TASK PROMPT | Once the pictures are removed, output the remaining entries exactly as given.

+++

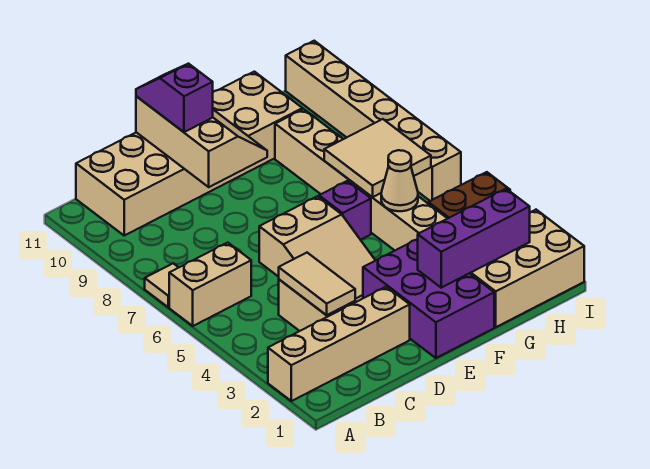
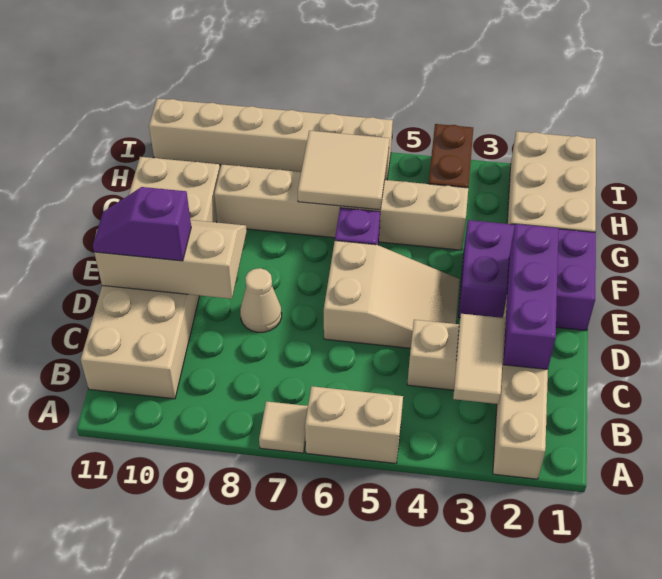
tan 1x2 brick [169,243,251,326] -> tan 1x2 brick turned to [305,386,403,463]
tan 1x2 tile [279,253,355,315] -> tan 1x2 tile turned to [453,314,505,404]
purple 1x3 brick [418,189,530,288] -> purple 1x3 brick moved to [503,224,559,369]
tan 1x1 cone [381,150,418,211] -> tan 1x1 cone moved to [240,268,282,332]

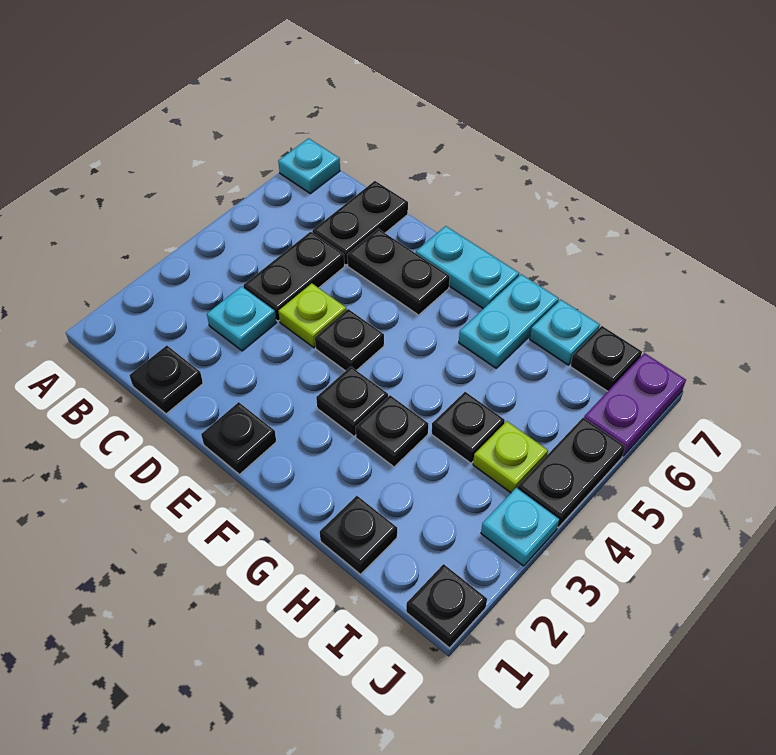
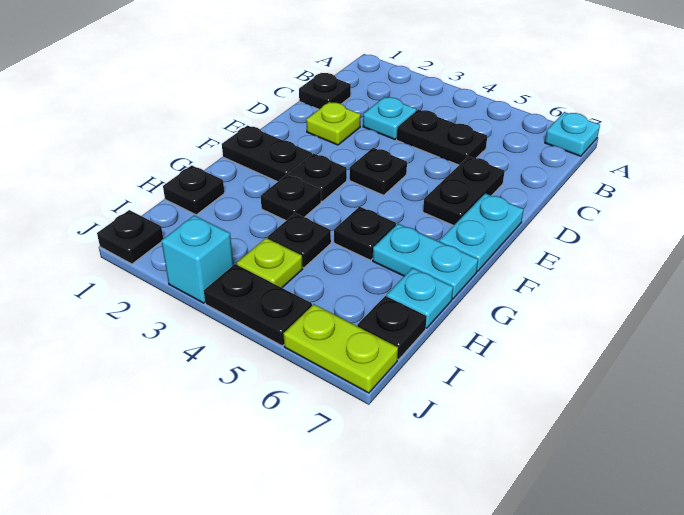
black 1x2 plate [312,181,408,265] -> black 1x2 plate moved to [222,125,312,182]
lime 1x1 plate [279,283,346,348] -> lime 1x1 plate moved to [306,102,361,145]
black 1x1 plate [201,402,276,474] -> black 1x1 plate moved to [334,207,396,260]
cyan 1x1 plate [481,488,559,566] -> cyan 1x1 brick [162,215,233,303]
purple 1x2 plate [584,353,686,456] -> lime 1x2 plate [283,304,398,393]

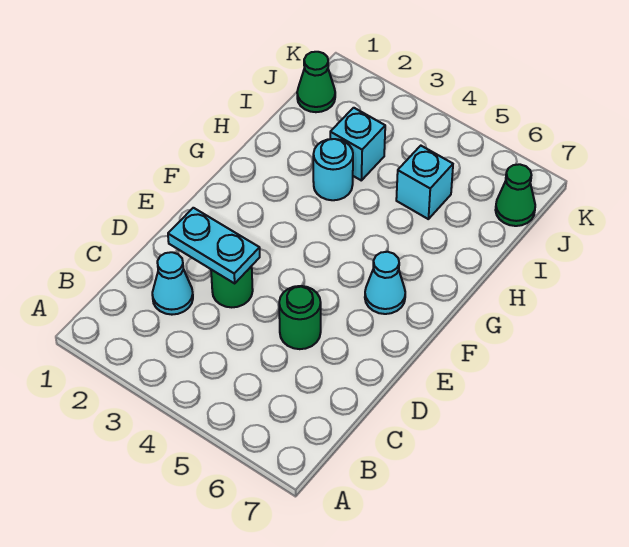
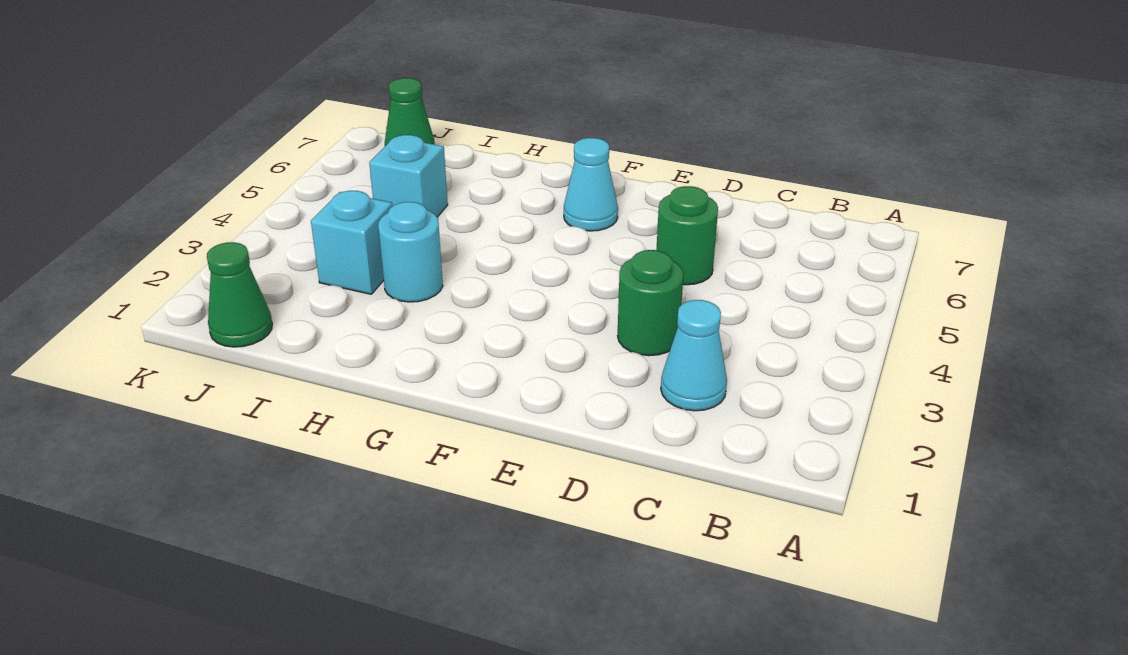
cyan 1x2 plate [168,208,260,283] -> none

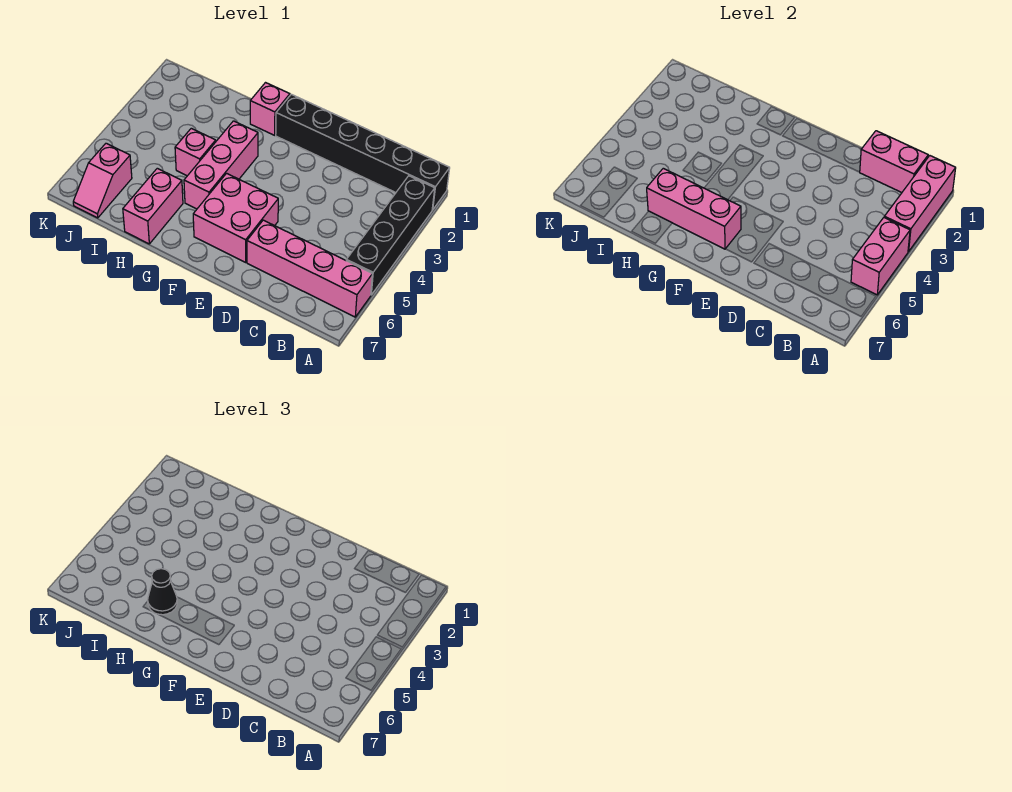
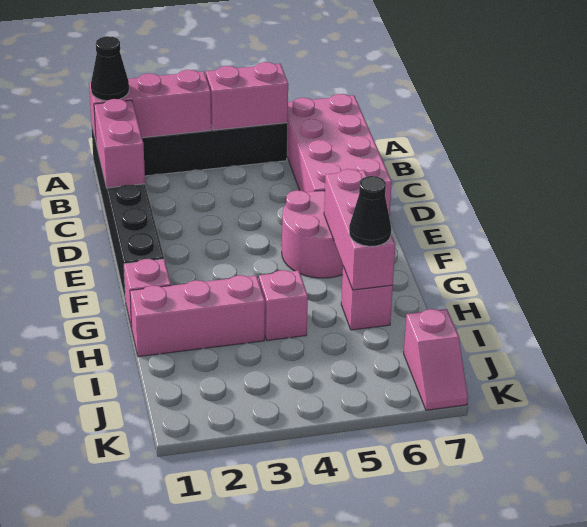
none -> black 1x1 cone [91,36,129,101]
pink 1x4 brick [247,220,372,317] -> pink 2x4 brick [287,94,392,216]
pink 2x2 brick [193,173,278,262] -> pink 2x2 round brick [282,190,343,278]
pink 1x3 brick [184,121,258,209] -> pink 1x3 brick moved to [130,275,265,357]
pink 1x2 brick [123,168,183,244] -> pink 1x1 brick [341,266,393,330]
pink 1x2 slope [73,143,132,218] -> pink 1x2 slope turned to [404,309,468,410]

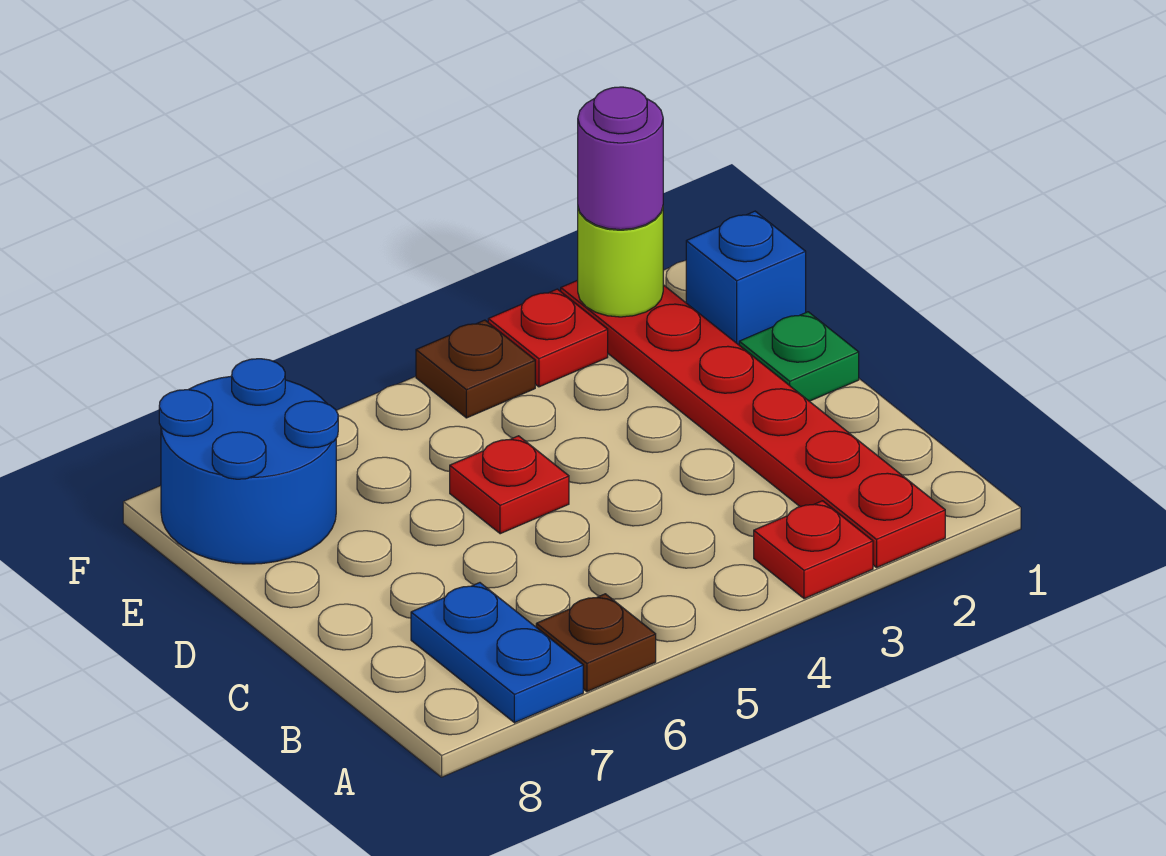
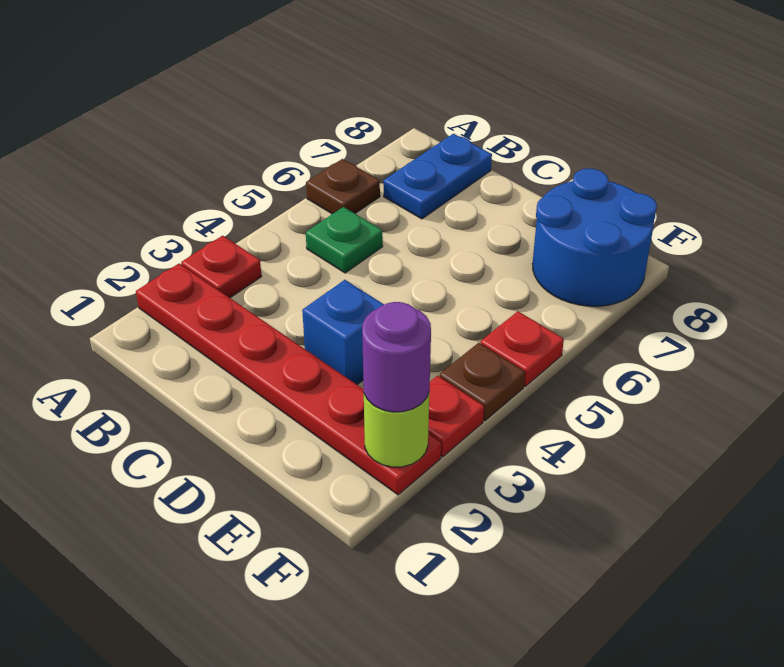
blue 1x2 plate [411,583,583,723] -> blue 1x2 plate turned to [383,134,492,219]
green 1x1 plate [739,312,859,401] -> green 1x1 plate moved to [306,207,383,273]
red 1x1 plate [450,436,569,534] -> red 1x1 plate moved to [480,311,564,386]
blue 1x1 brick [686,211,806,345] -> blue 1x1 brick moved to [302,280,384,384]

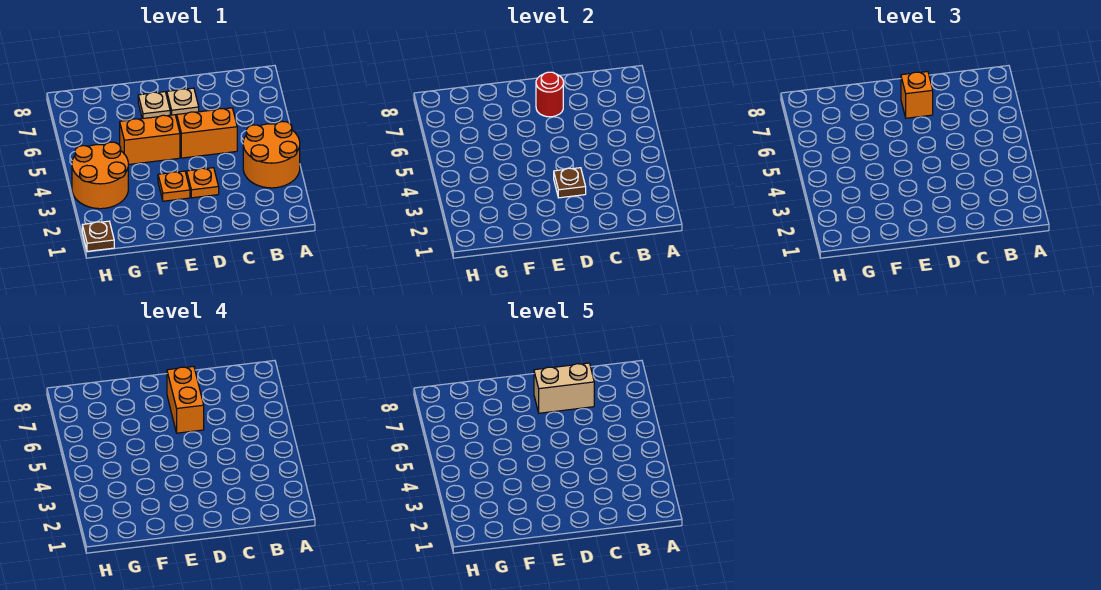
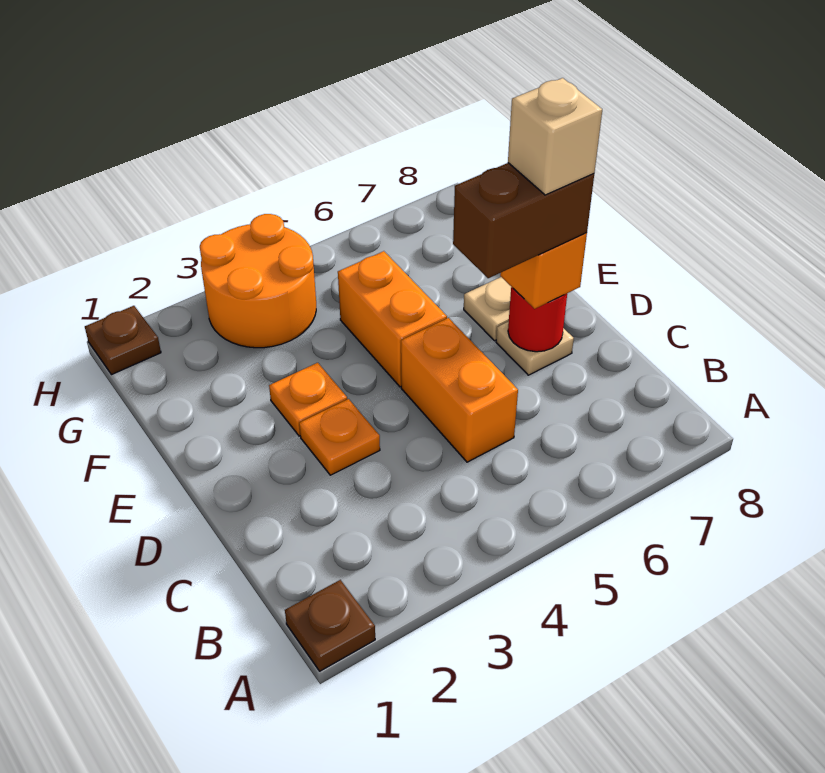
orange 2x2 round brick [243,122,300,188] -> none
tan 1x2 brick [534,363,594,413] -> tan 1x1 brick [508,78,602,195]
brown 1x1 plate [554,168,586,198] -> brown 1x1 plate moved to [285,580,375,671]
orange 1x2 brick [167,367,204,433] -> brown 1x2 brick [453,163,594,278]

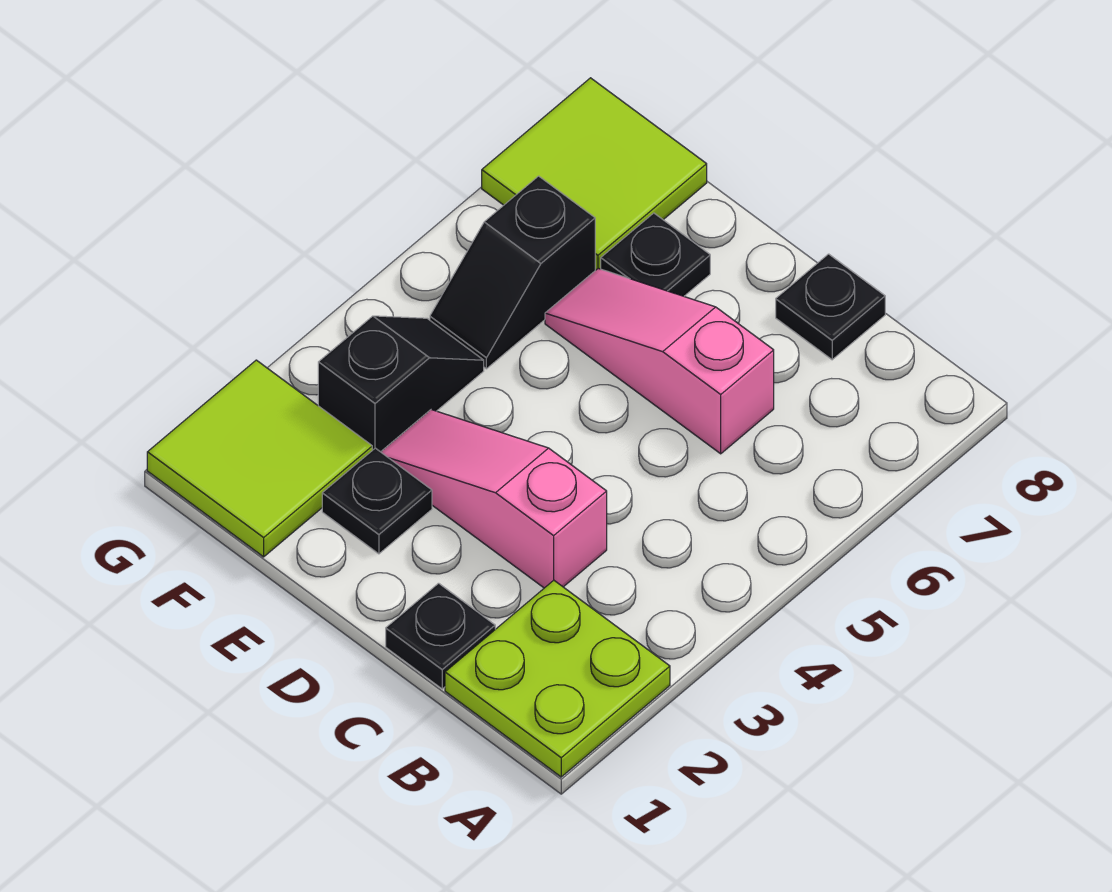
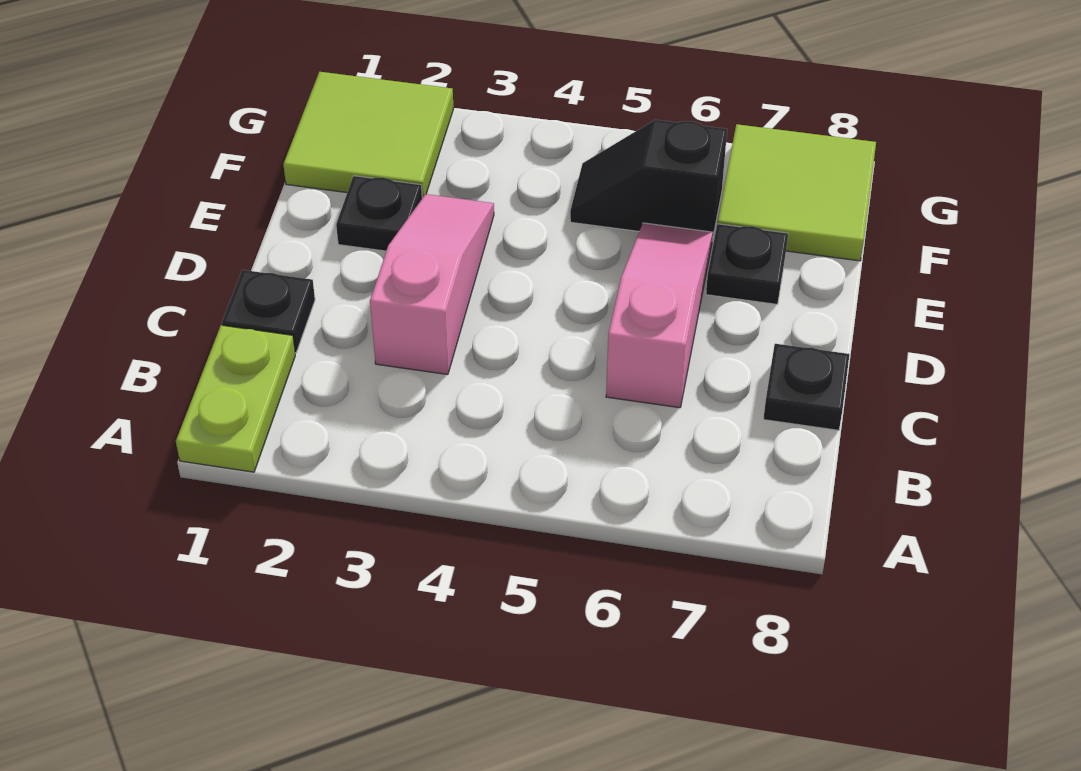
lime 2x2 plate [445,580,670,777] -> lime 1x2 plate [176,325,295,472]
black 1x2 slope [318,316,484,452] -> none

+++

RESULT |
tan 1x2 brick [169,243,251,326] -> tan 1x2 brick turned to [305,386,403,463]
tan 1x2 tile [279,253,355,315] -> tan 1x2 tile turned to [453,314,505,404]
purple 1x3 brick [418,189,530,288] -> purple 1x3 brick moved to [503,224,559,369]
tan 1x1 cone [381,150,418,211] -> tan 1x1 cone moved to [240,268,282,332]

black 1x2 plate [312,181,408,265] -> black 1x2 plate moved to [222,125,312,182]
lime 1x1 plate [279,283,346,348] -> lime 1x1 plate moved to [306,102,361,145]
black 1x1 plate [201,402,276,474] -> black 1x1 plate moved to [334,207,396,260]
cyan 1x1 plate [481,488,559,566] -> cyan 1x1 brick [162,215,233,303]
purple 1x2 plate [584,353,686,456] -> lime 1x2 plate [283,304,398,393]

cyan 1x2 plate [168,208,260,283] -> none

none -> black 1x1 cone [91,36,129,101]
pink 1x4 brick [247,220,372,317] -> pink 2x4 brick [287,94,392,216]
pink 2x2 brick [193,173,278,262] -> pink 2x2 round brick [282,190,343,278]
pink 1x3 brick [184,121,258,209] -> pink 1x3 brick moved to [130,275,265,357]
pink 1x2 brick [123,168,183,244] -> pink 1x1 brick [341,266,393,330]
pink 1x2 slope [73,143,132,218] -> pink 1x2 slope turned to [404,309,468,410]

blue 1x2 plate [411,583,583,723] -> blue 1x2 plate turned to [383,134,492,219]
green 1x1 plate [739,312,859,401] -> green 1x1 plate moved to [306,207,383,273]
red 1x1 plate [450,436,569,534] -> red 1x1 plate moved to [480,311,564,386]
blue 1x1 brick [686,211,806,345] -> blue 1x1 brick moved to [302,280,384,384]

orange 2x2 round brick [243,122,300,188] -> none
tan 1x2 brick [534,363,594,413] -> tan 1x1 brick [508,78,602,195]
brown 1x1 plate [554,168,586,198] -> brown 1x1 plate moved to [285,580,375,671]
orange 1x2 brick [167,367,204,433] -> brown 1x2 brick [453,163,594,278]

lime 2x2 plate [445,580,670,777] -> lime 1x2 plate [176,325,295,472]
black 1x2 slope [318,316,484,452] -> none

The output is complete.